__Problem details__. Please retype all of the entries that follow, leaving the images out.

+ + +

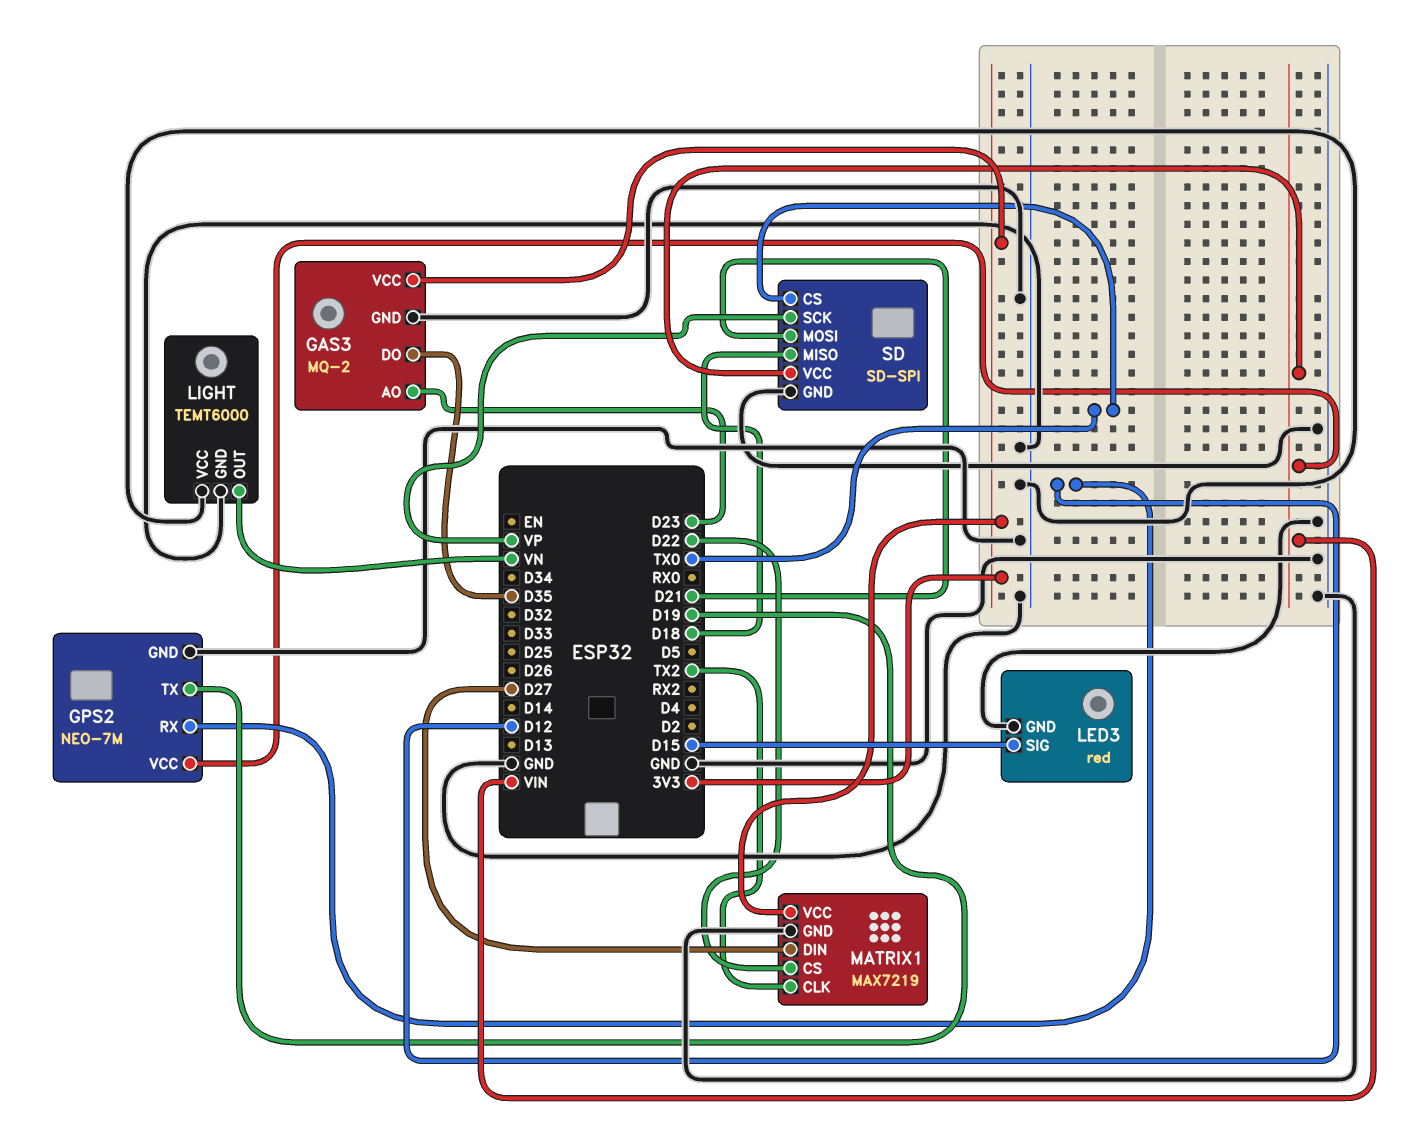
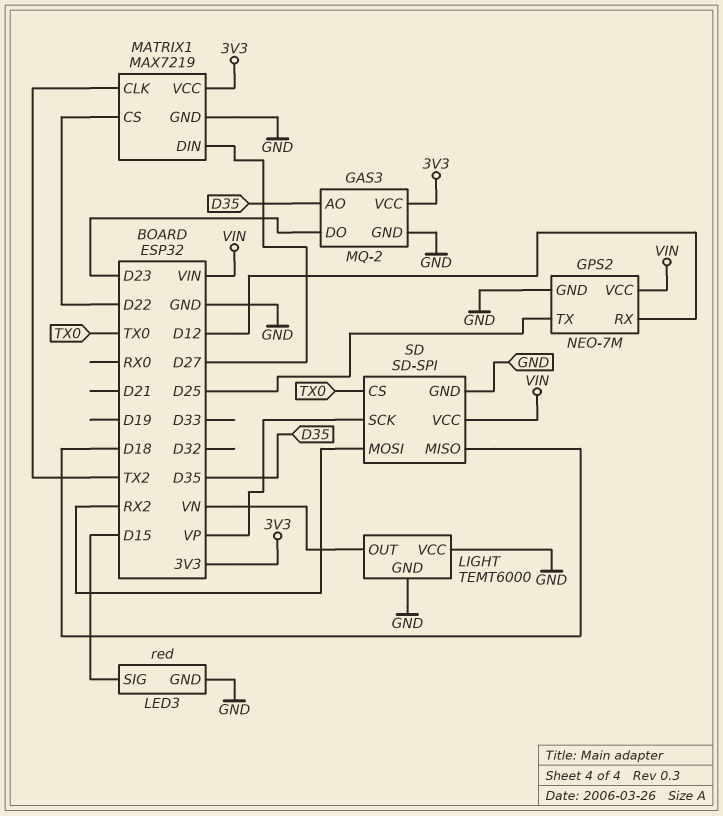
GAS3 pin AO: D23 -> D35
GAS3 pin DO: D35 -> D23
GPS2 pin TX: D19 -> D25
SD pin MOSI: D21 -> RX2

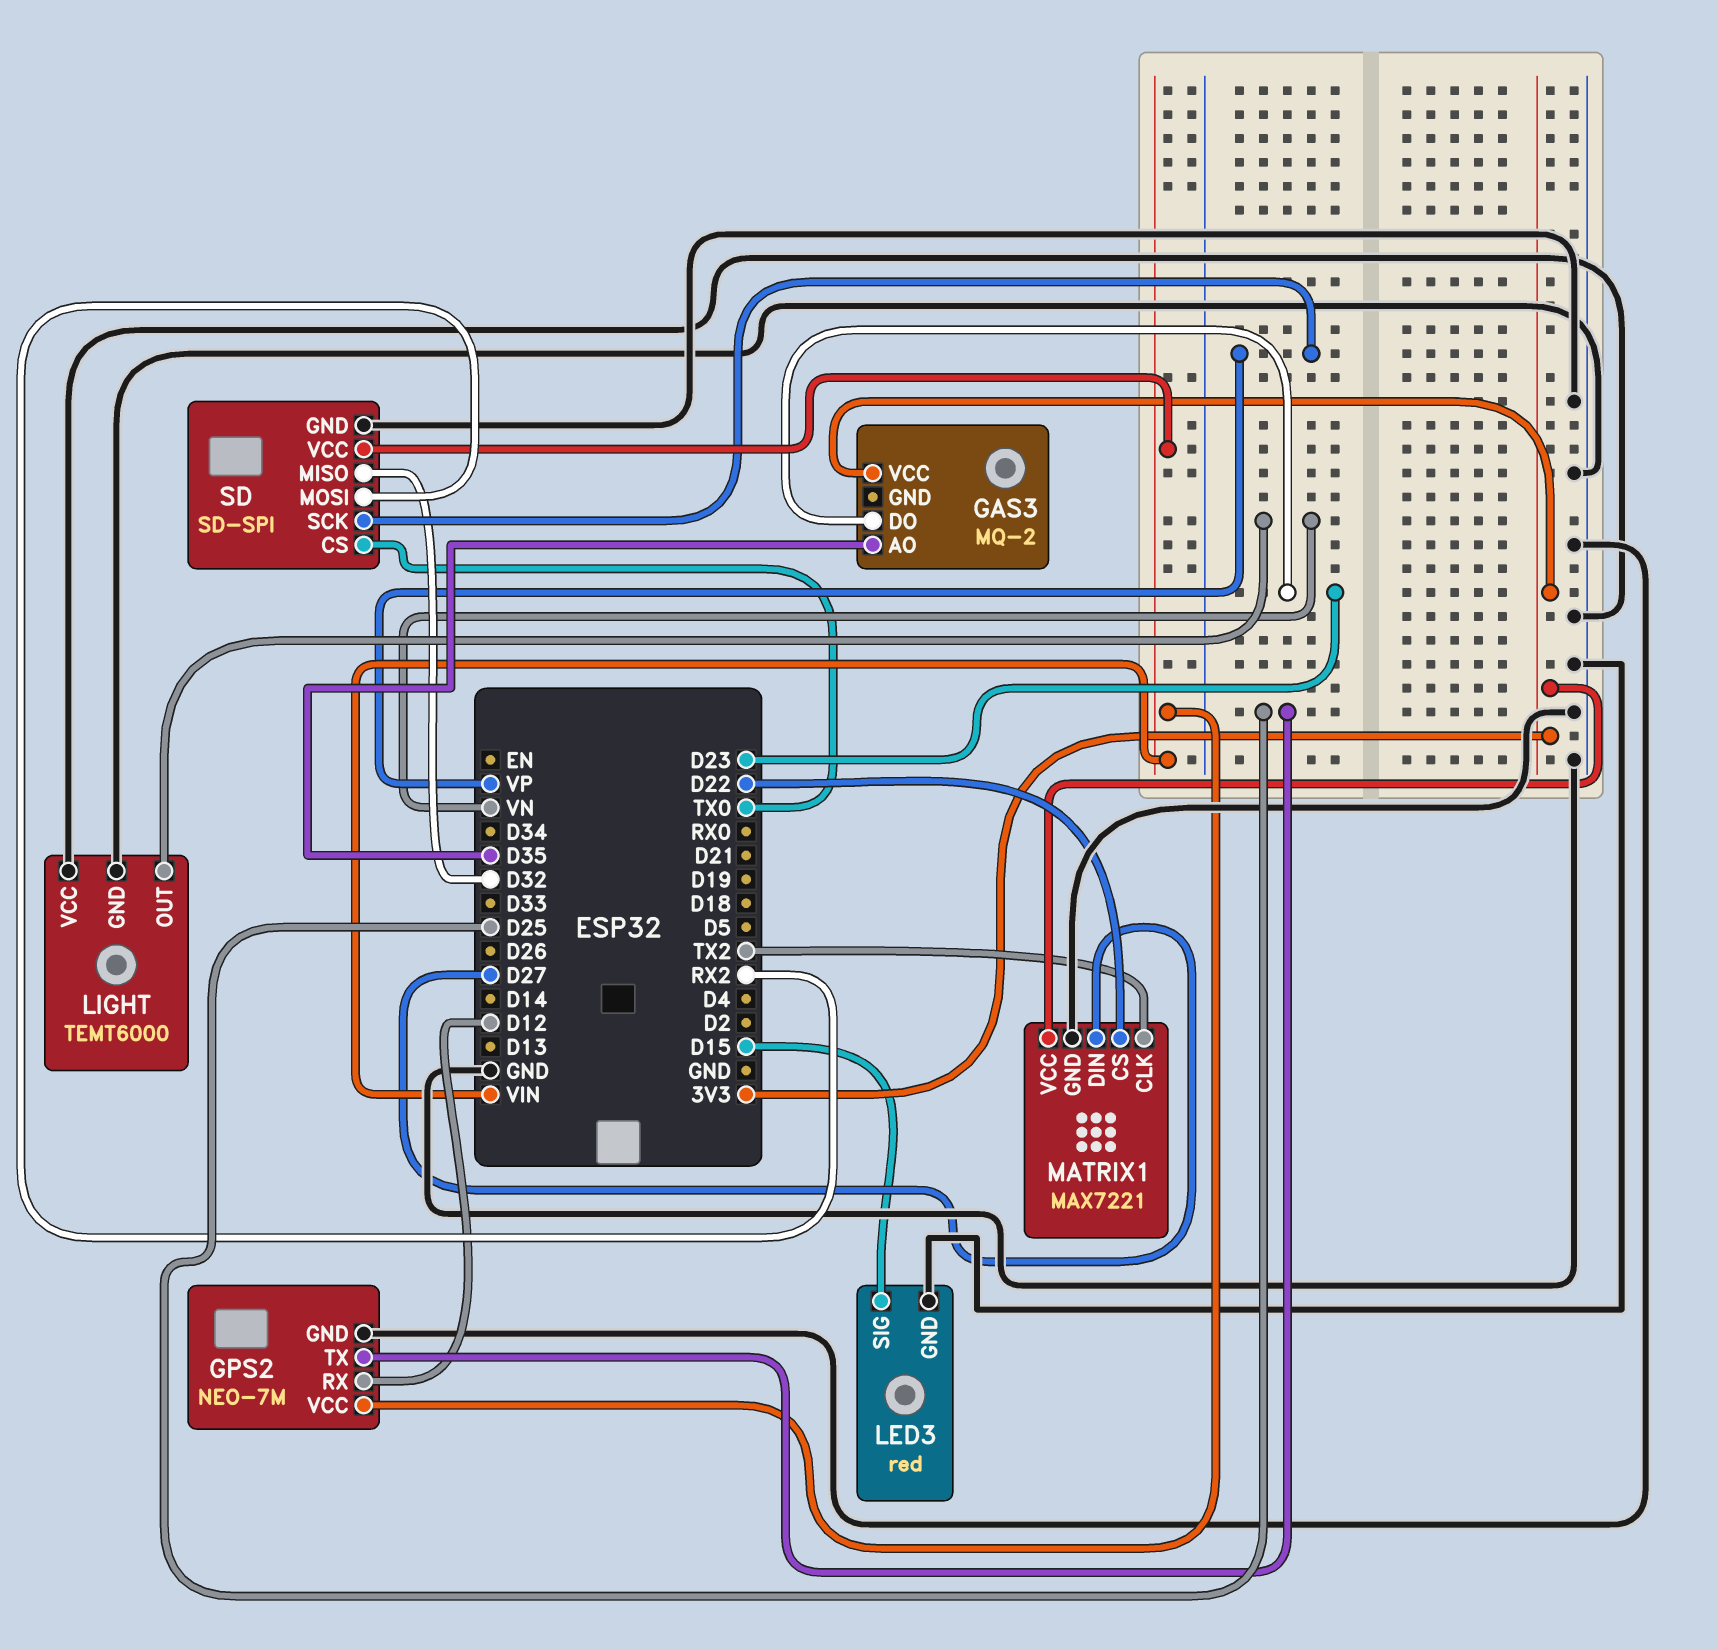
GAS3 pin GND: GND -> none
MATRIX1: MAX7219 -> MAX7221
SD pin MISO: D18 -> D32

+ + +

__Answer to this task__.
GAS3 pin AO: D23 -> D35
GAS3 pin DO: D35 -> D23
GPS2 pin TX: D19 -> D25
SD pin MOSI: D21 -> RX2

GAS3 pin GND: GND -> none
MATRIX1: MAX7219 -> MAX7221
SD pin MISO: D18 -> D32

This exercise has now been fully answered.